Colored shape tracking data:
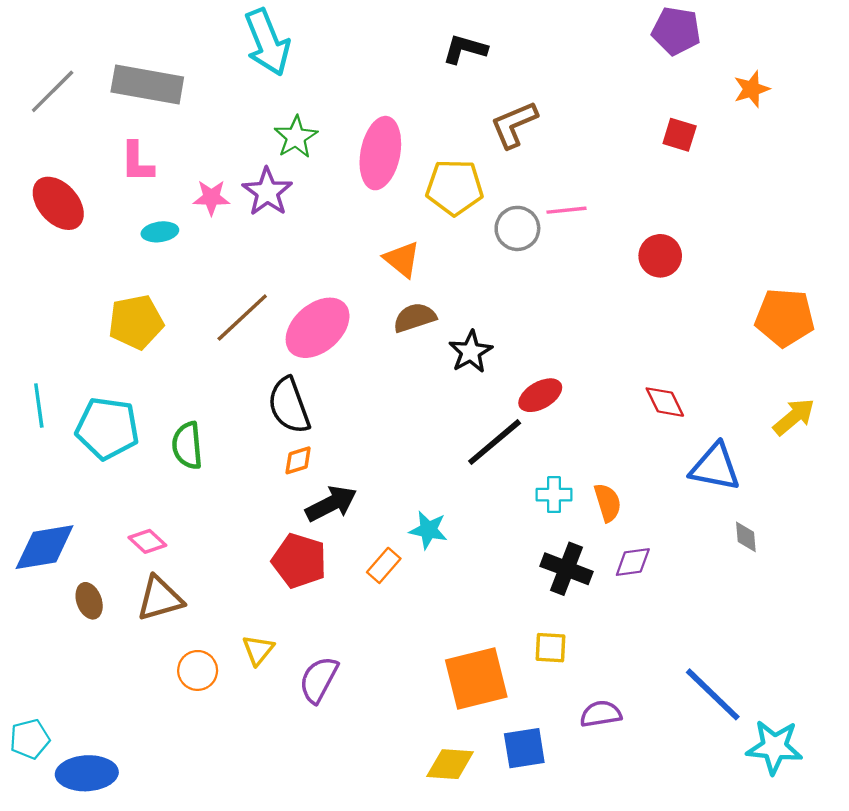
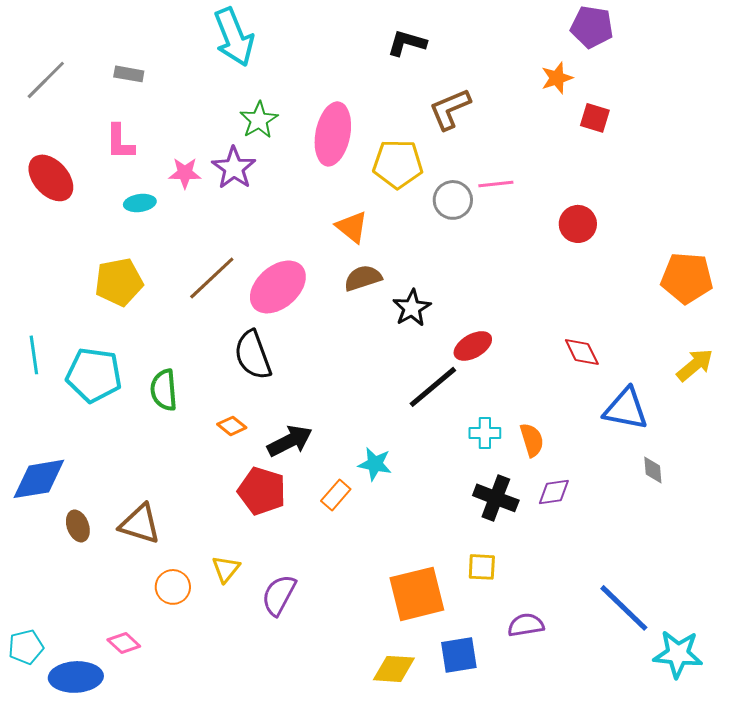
gray rectangle: (147, 85) -> (129, 74), size x0.5
orange star: (752, 89) -> (557, 78), moved
orange diamond: (298, 460) -> (232, 426), moved, turned 56
pink diamond: (147, 541) -> (124, 643), moved
brown triangle: (160, 599) -> (140, 524), turned 33

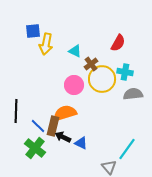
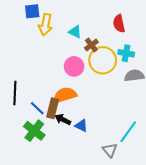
red semicircle: (118, 43) -> (119, 24), turned 138

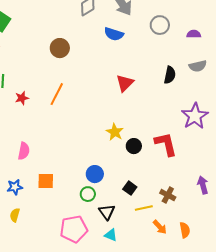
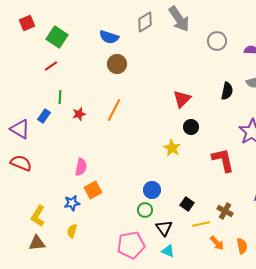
blue semicircle: (114, 34) -> (109, 37), moved
black circle: (134, 146) -> (191, 127), moved
orange square: (46, 181) -> (93, 190), moved, turned -30

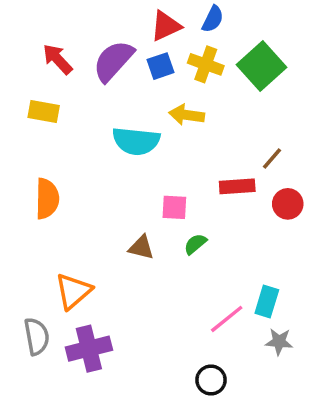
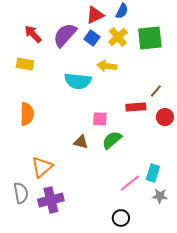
yellow cross: (206, 64) -> (118, 37), turned 30
blue square: (160, 66) -> (92, 38), turned -35
green square: (262, 66) -> (150, 38), turned 36
green semicircle: (195, 244) -> (112, 140), size x1.5

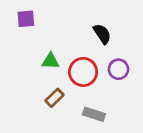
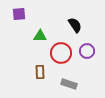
green triangle: (50, 61) -> (40, 36), moved
brown rectangle: (54, 98) -> (40, 72), turned -48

INSTRUCTIONS FOR THE TASK:
Lines holding "orange": please count them in the data above and reply with the number alone.

SOLUTION:
3